Copy all the records exactly, but keep the pictures out of your version.

INPUT RECORDS:
#####
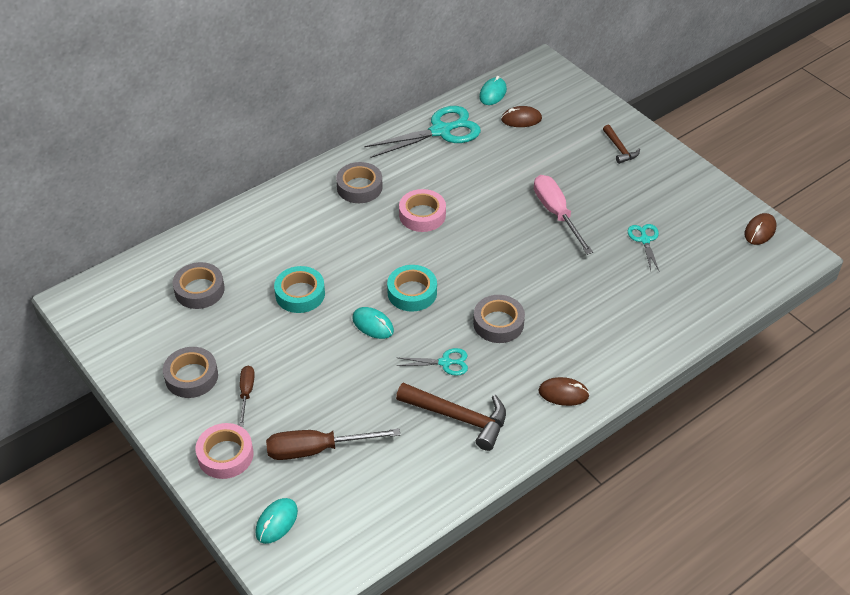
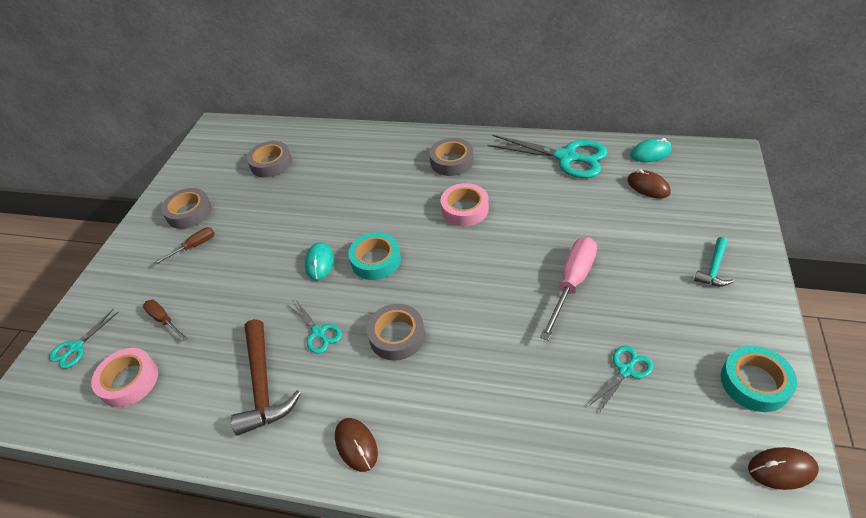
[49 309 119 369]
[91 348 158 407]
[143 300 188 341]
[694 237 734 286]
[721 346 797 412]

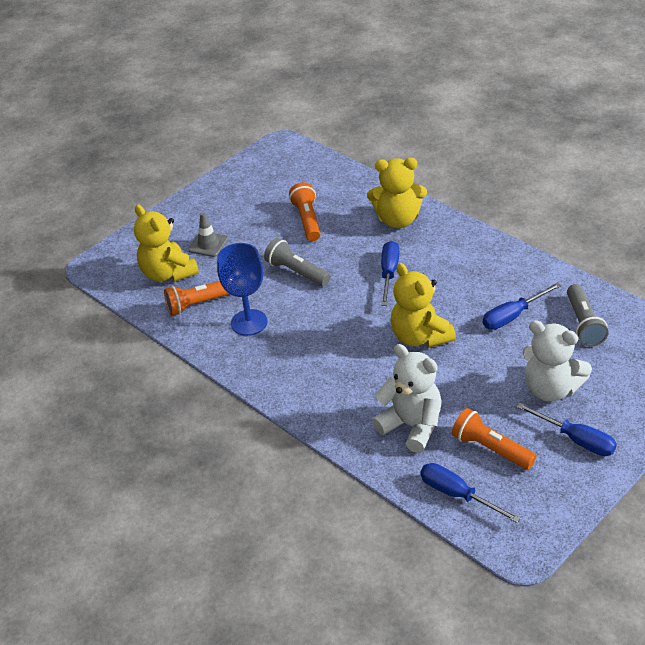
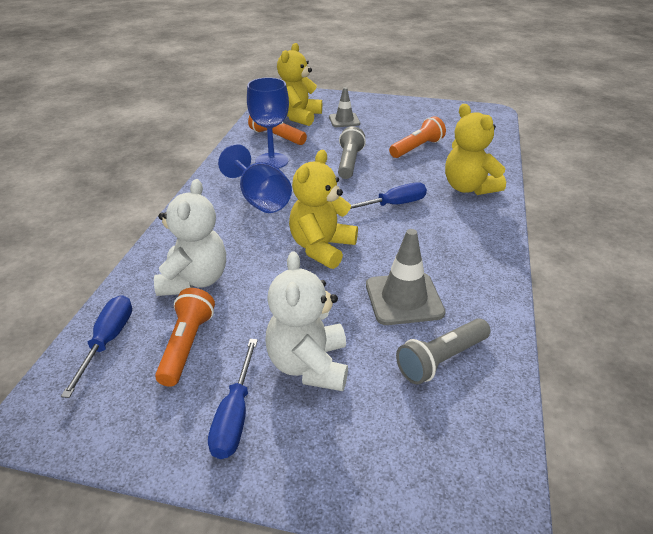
[218 144 292 213]
[366 229 445 325]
#####
TASK ANSWER:
[49 309 119 369]
[91 348 158 407]
[143 300 188 341]
[694 237 734 286]
[721 346 797 412]

[218 144 292 213]
[366 229 445 325]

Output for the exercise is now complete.